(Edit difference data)
*-*-*

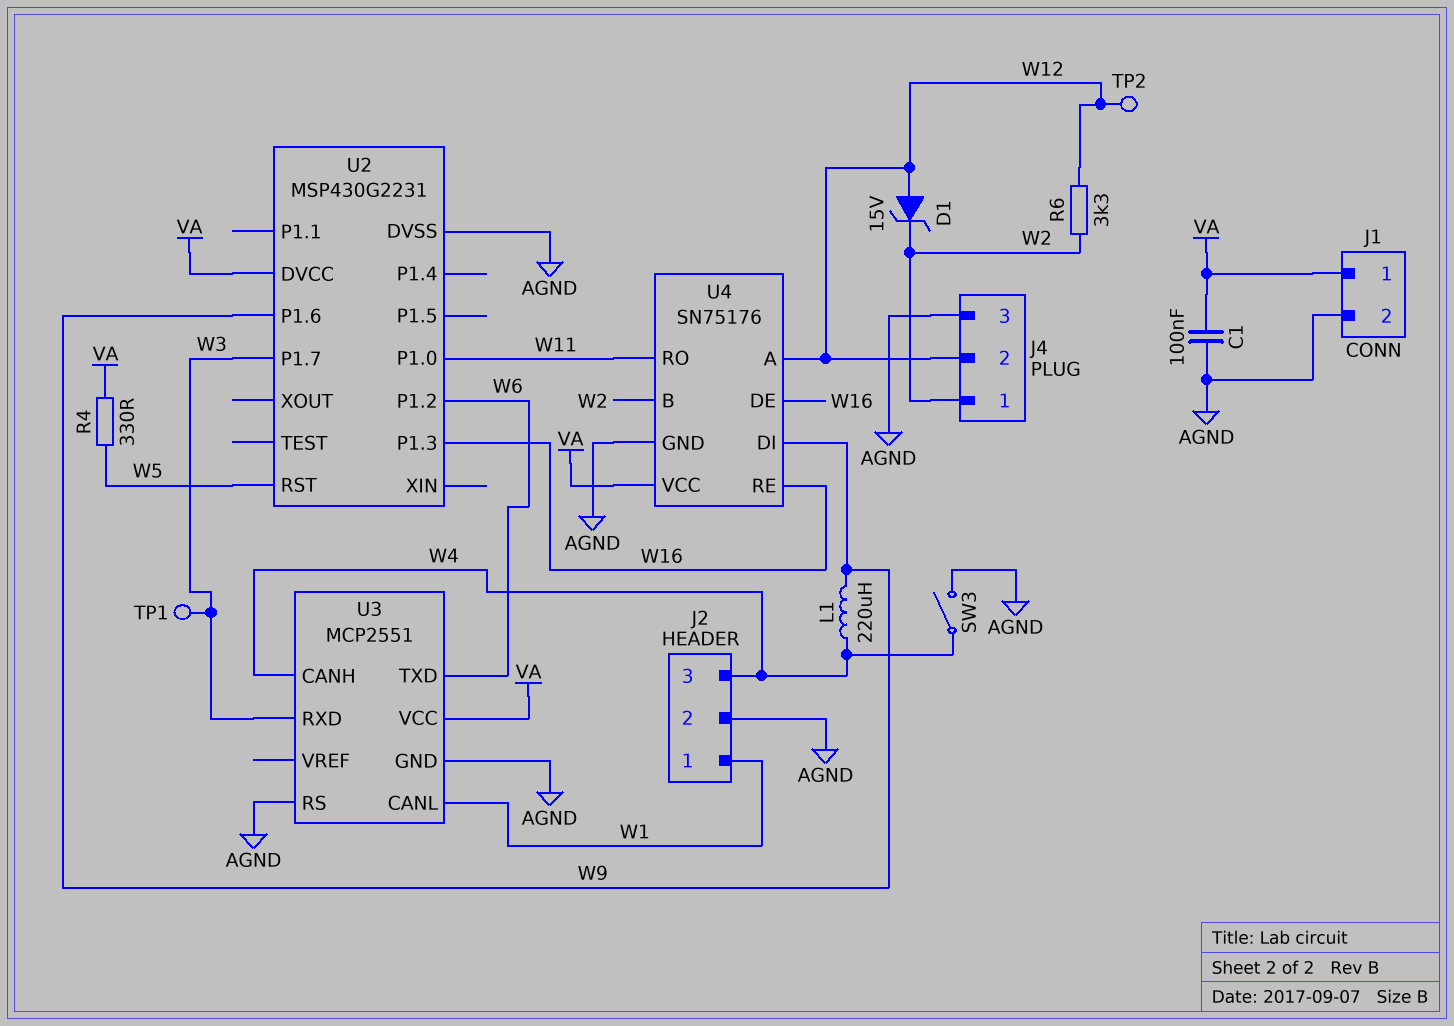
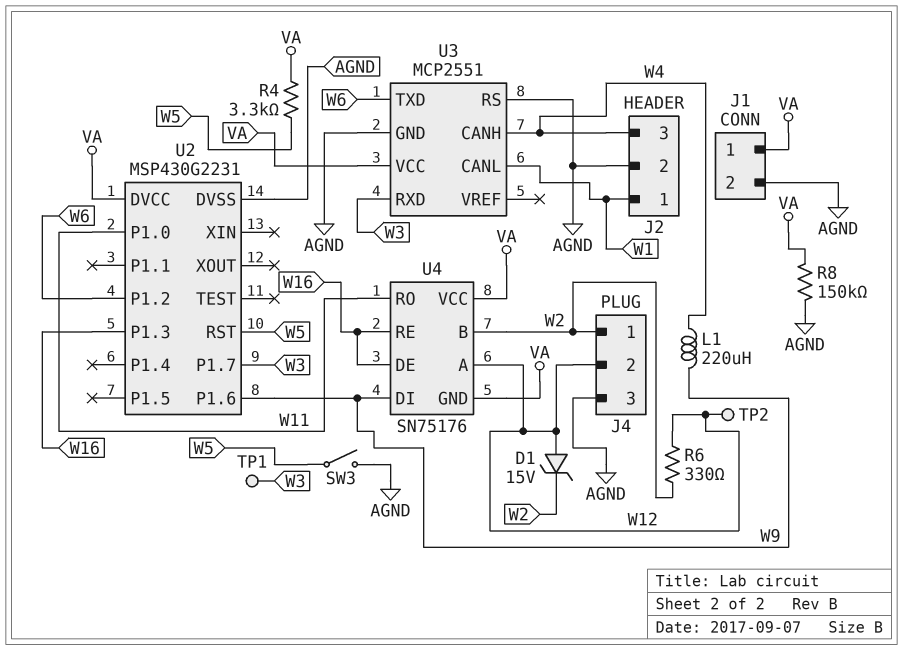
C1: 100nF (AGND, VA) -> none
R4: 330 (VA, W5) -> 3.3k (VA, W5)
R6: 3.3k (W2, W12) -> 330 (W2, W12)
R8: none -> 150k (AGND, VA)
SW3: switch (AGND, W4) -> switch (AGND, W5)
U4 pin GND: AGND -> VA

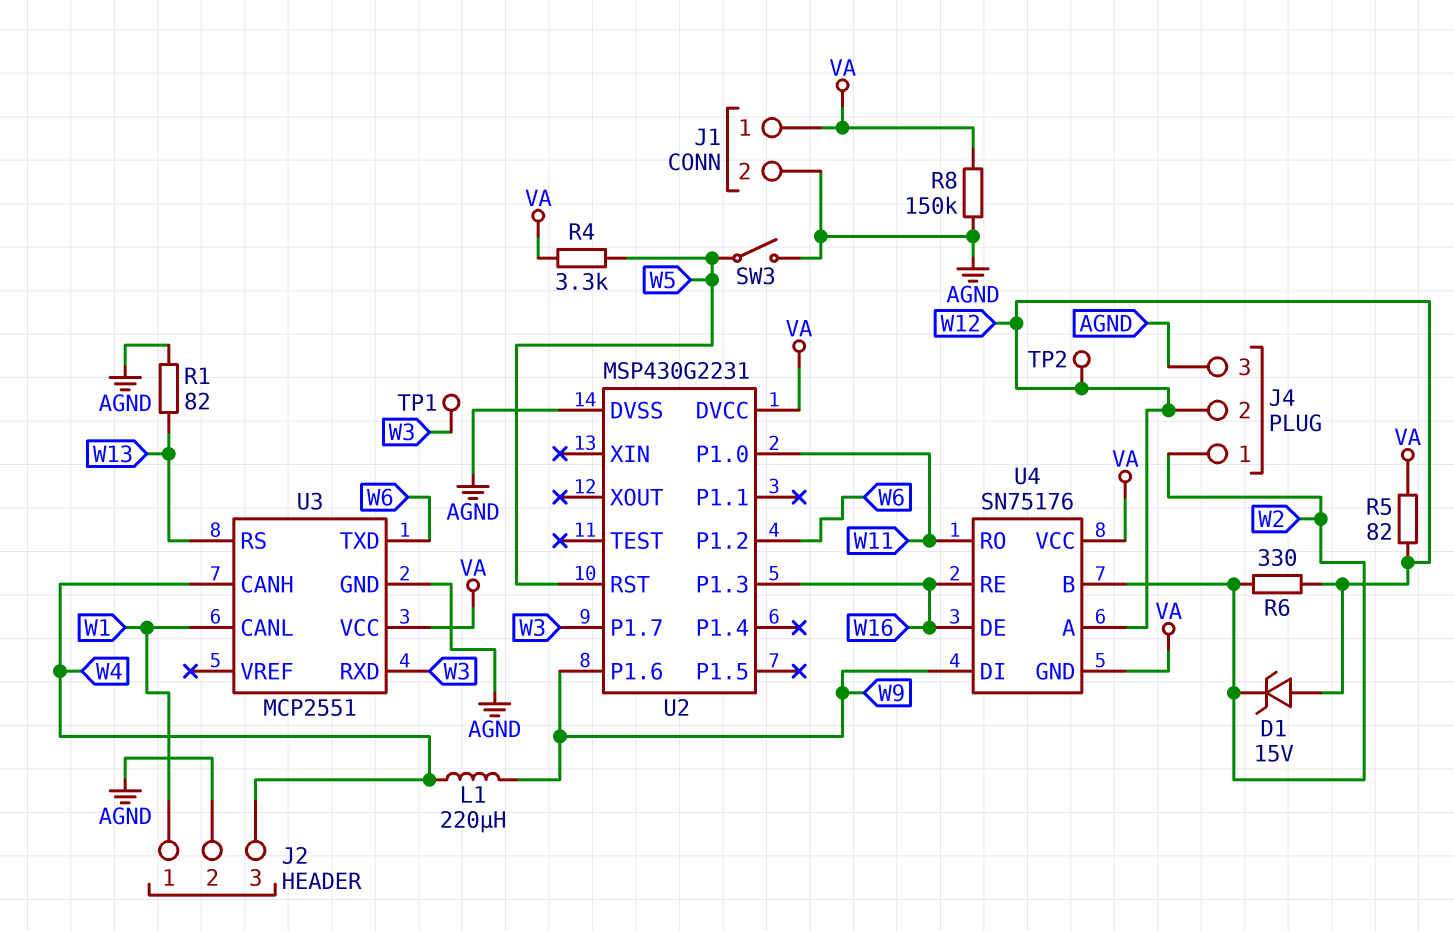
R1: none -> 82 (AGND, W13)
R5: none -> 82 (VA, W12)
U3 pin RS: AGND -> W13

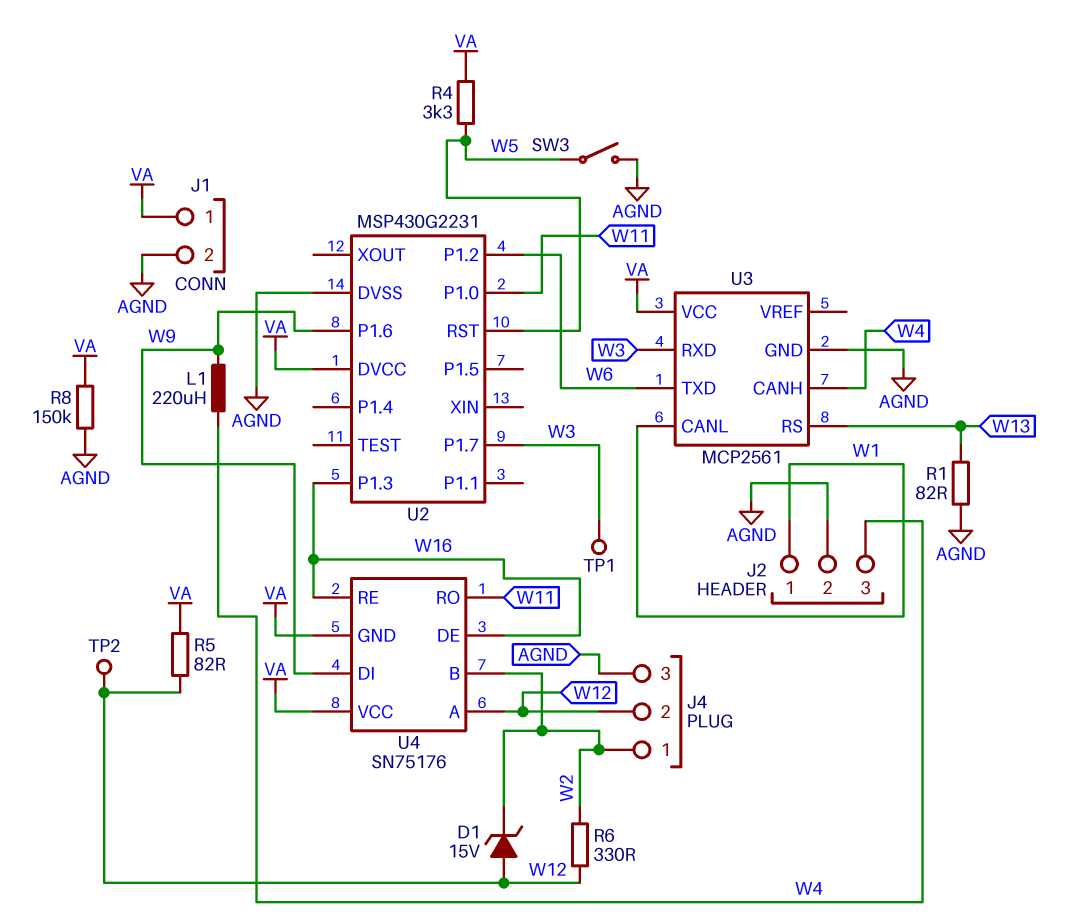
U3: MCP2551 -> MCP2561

*-*-*

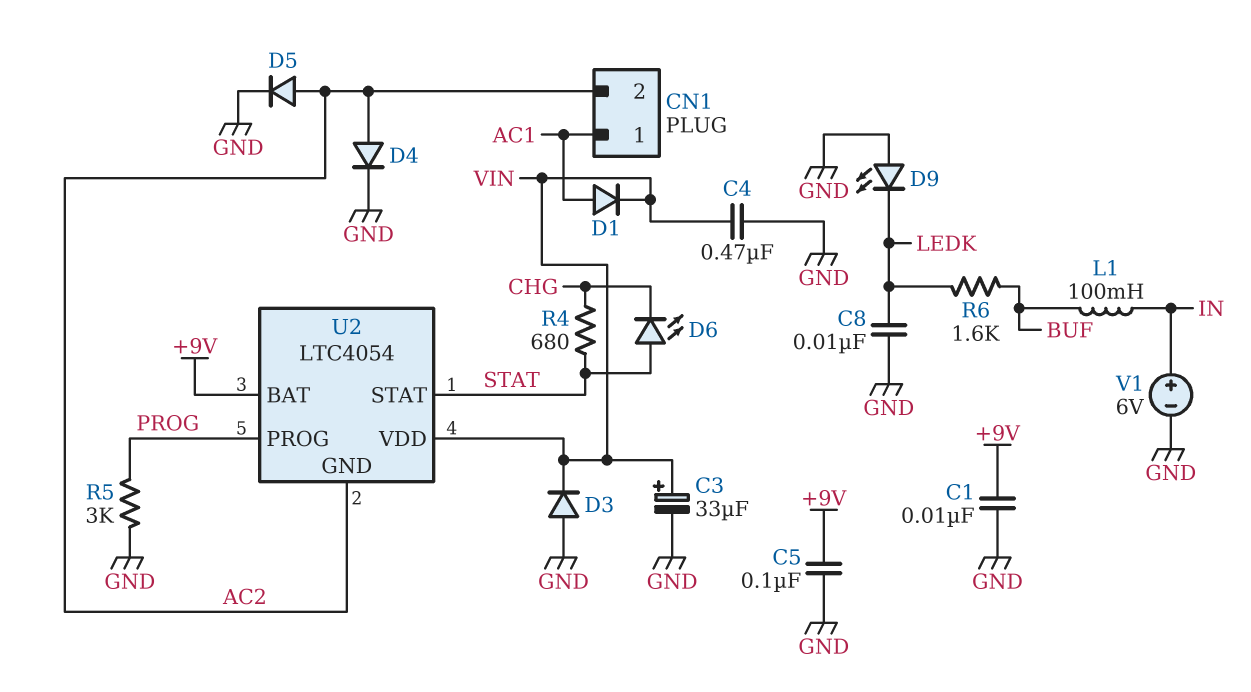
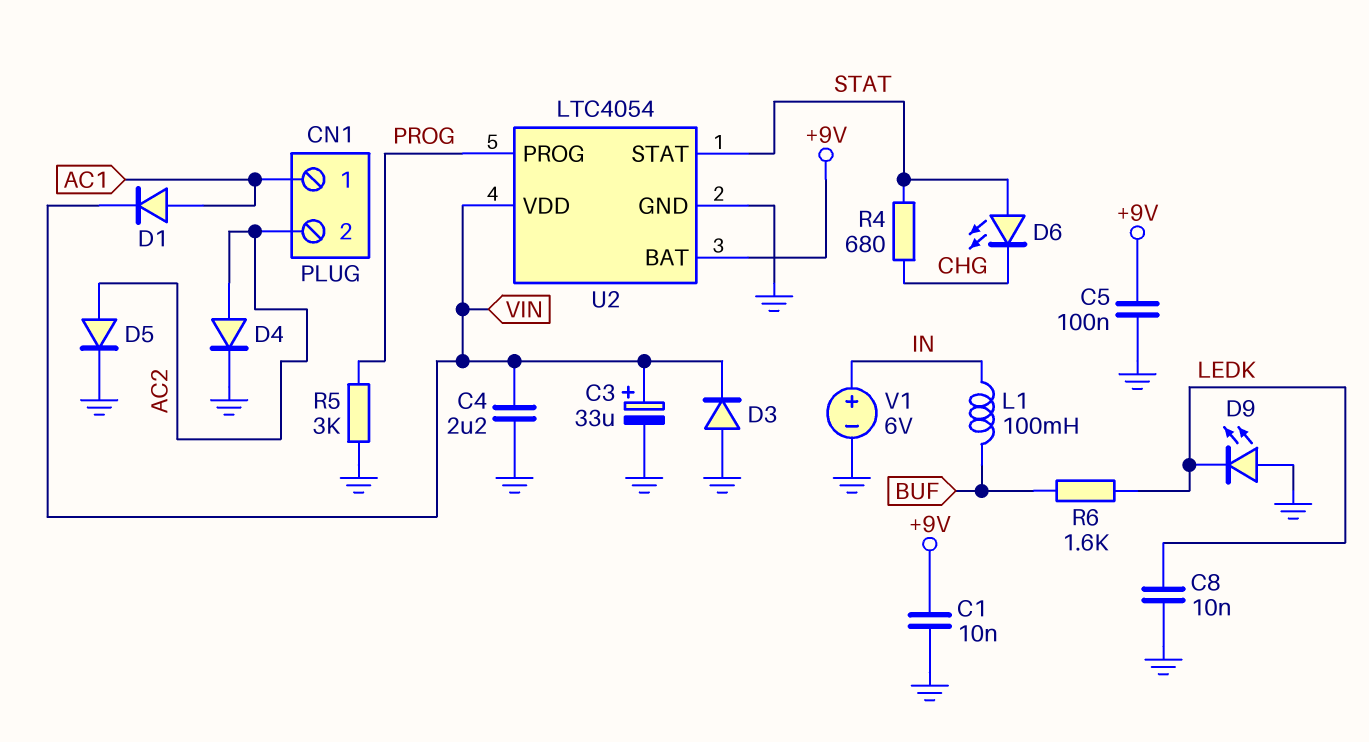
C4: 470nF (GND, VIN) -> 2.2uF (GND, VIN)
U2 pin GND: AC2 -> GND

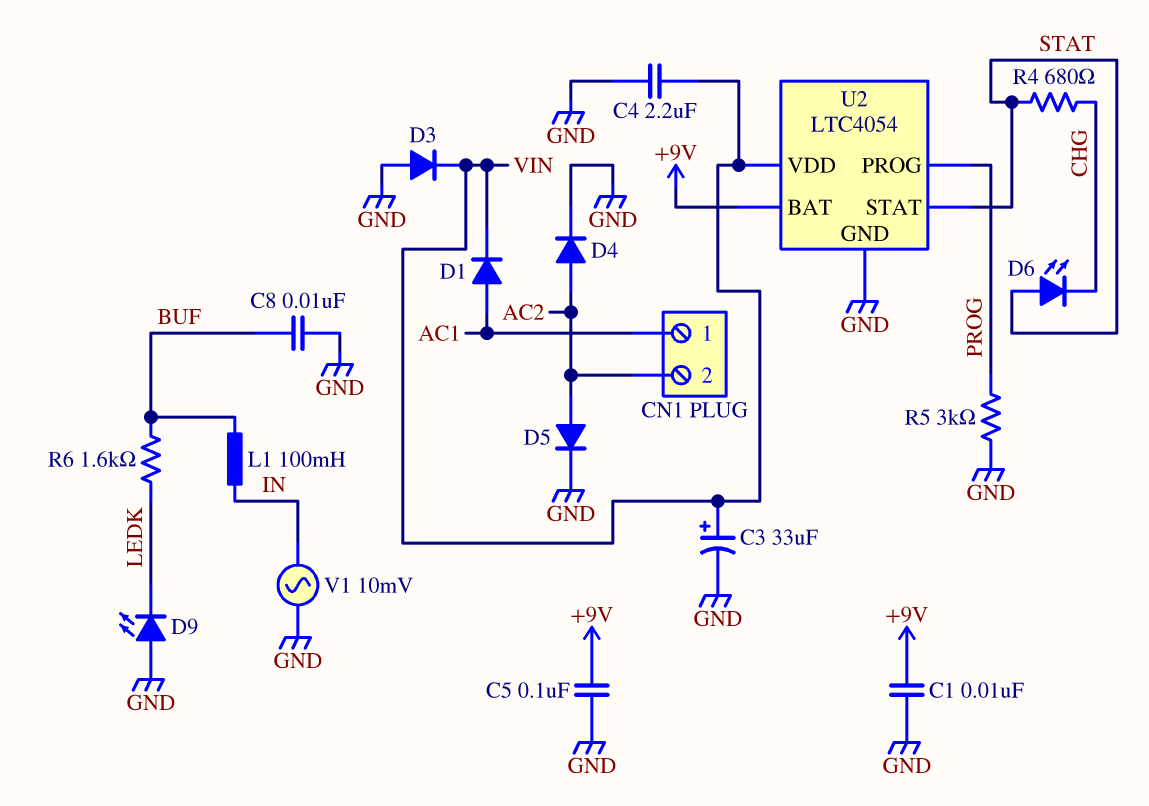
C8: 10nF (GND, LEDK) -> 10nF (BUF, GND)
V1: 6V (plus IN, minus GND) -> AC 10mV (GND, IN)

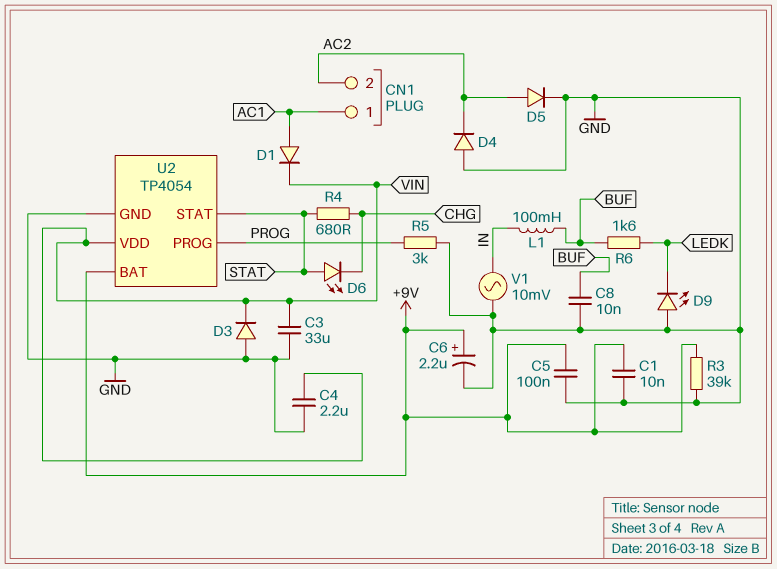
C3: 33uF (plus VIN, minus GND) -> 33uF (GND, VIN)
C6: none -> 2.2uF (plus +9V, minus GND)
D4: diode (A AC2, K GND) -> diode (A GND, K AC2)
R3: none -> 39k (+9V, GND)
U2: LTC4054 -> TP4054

*-*-*

### WORK TO BE COMPLETED
Scan each line above for the string "plus". Give the tally and nothing else.

### TASK RESULT
3